## WORK INSTRUCTION
Copy all entries verbatim and keep any pictures out of the copy.

## DATA IN THIS EXERCISE

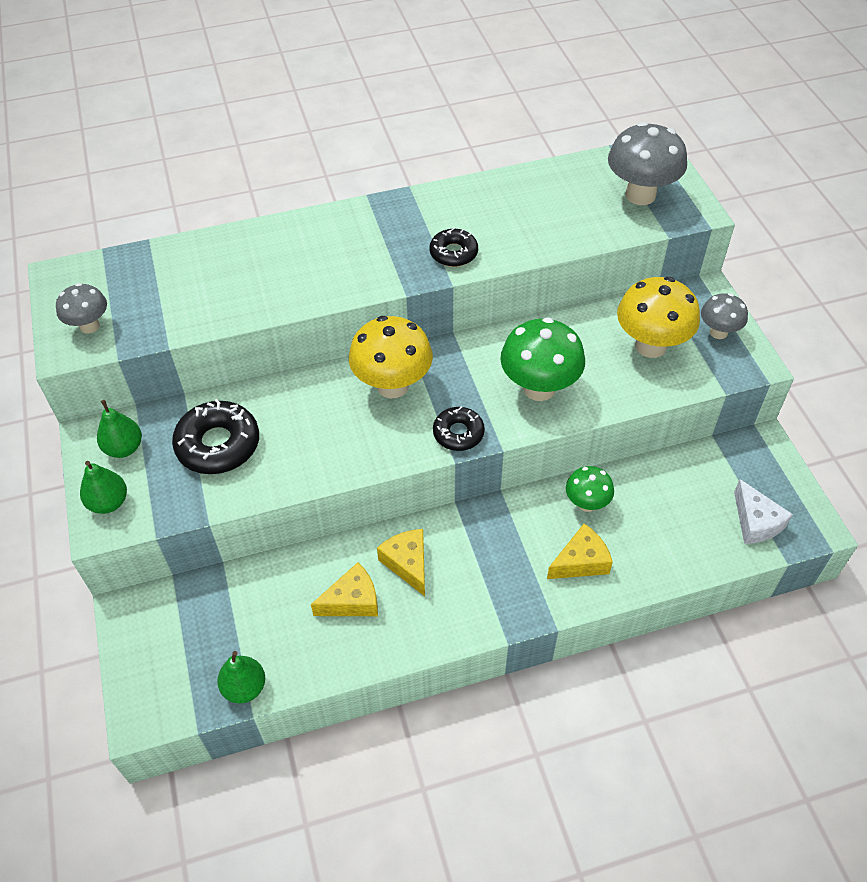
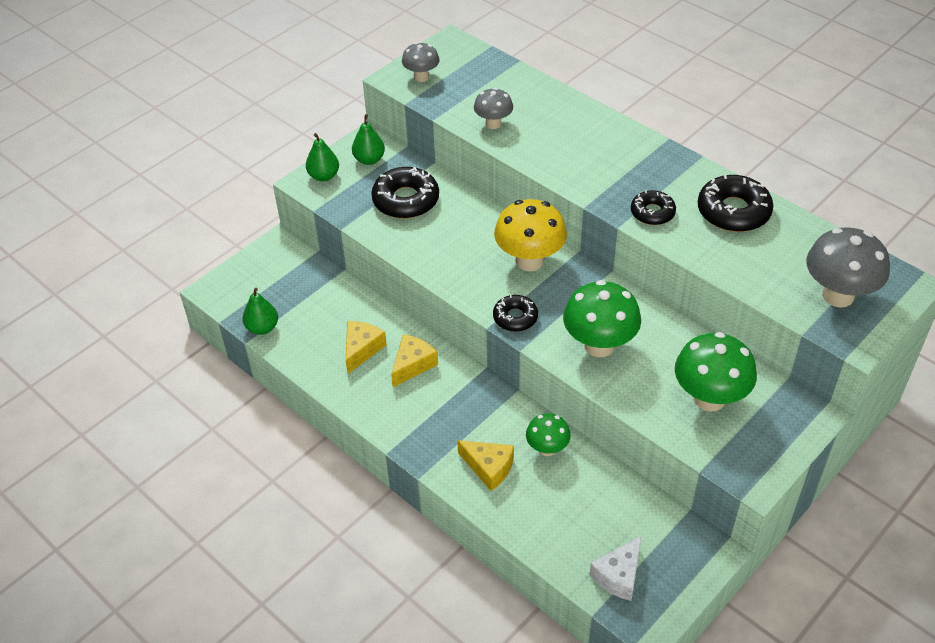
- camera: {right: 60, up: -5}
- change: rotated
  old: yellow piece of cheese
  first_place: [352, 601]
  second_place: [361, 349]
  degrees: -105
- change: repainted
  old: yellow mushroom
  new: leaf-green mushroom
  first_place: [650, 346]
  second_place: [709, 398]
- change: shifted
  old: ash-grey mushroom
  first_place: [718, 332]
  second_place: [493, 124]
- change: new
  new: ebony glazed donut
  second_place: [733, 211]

## SOLUTION TO THE EXERCISE
- camera: {right: 60, up: -5}
- change: rotated
  old: yellow piece of cheese
  first_place: [352, 601]
  second_place: [361, 349]
  degrees: -105
- change: repainted
  old: yellow mushroom
  new: leaf-green mushroom
  first_place: [650, 346]
  second_place: [709, 398]
- change: shifted
  old: ash-grey mushroom
  first_place: [718, 332]
  second_place: [493, 124]
- change: new
  new: ebony glazed donut
  second_place: [733, 211]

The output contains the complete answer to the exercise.